**DATA EXTRACT:**
Content starts

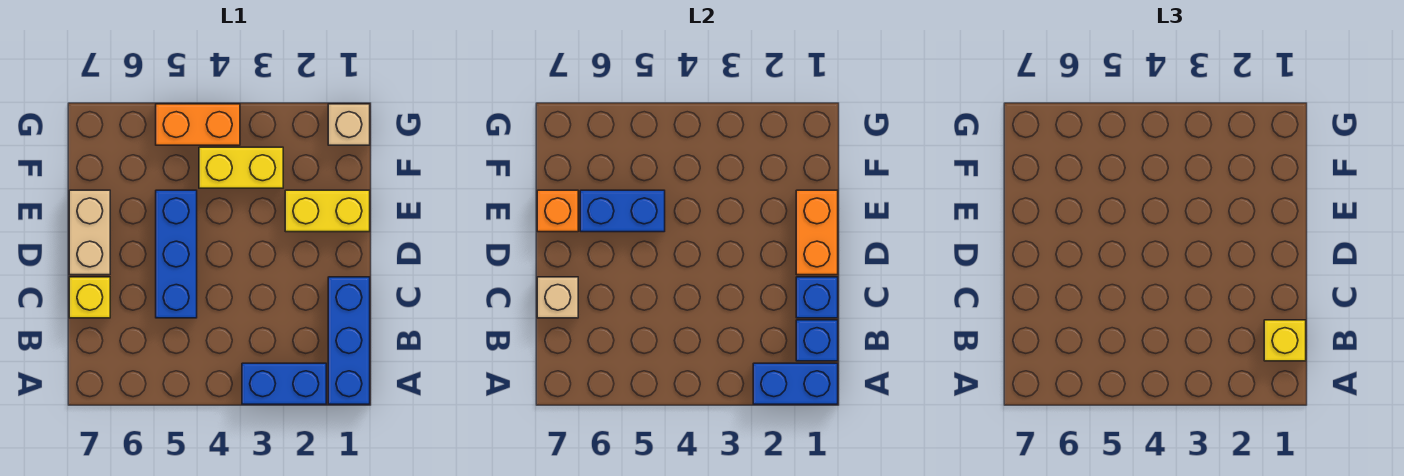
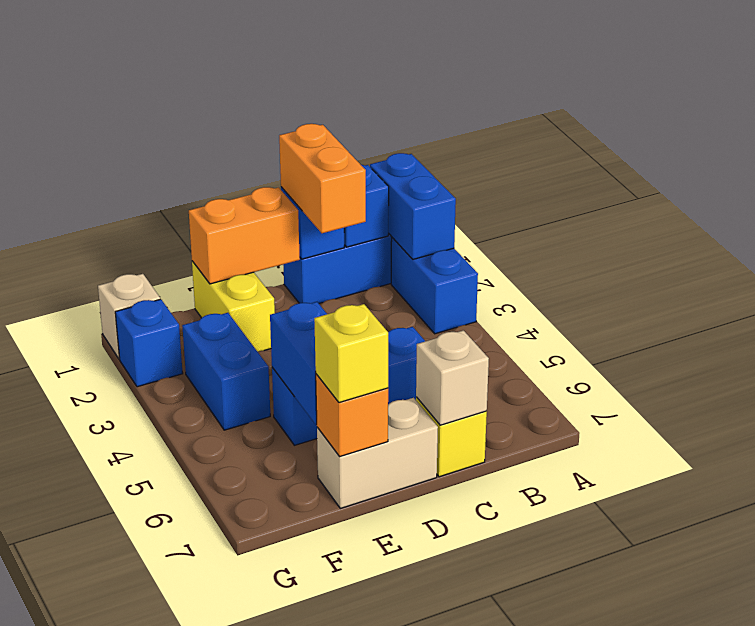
yellow brick B1 level 3 -> yellow brick E7 level 3
yellow brick F3:F4 level 1 -> blue brick F3:F4 level 1
none -> blue brick G2 level 1
orange brick G4:G5 level 1 -> orange brick C1:C2 level 3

Content ends

When you retype the material above, copy each line exactly and drop whatever images appear in it.

yellow brick B1 level 3 -> yellow brick E7 level 3
yellow brick F3:F4 level 1 -> blue brick F3:F4 level 1
none -> blue brick G2 level 1
orange brick G4:G5 level 1 -> orange brick C1:C2 level 3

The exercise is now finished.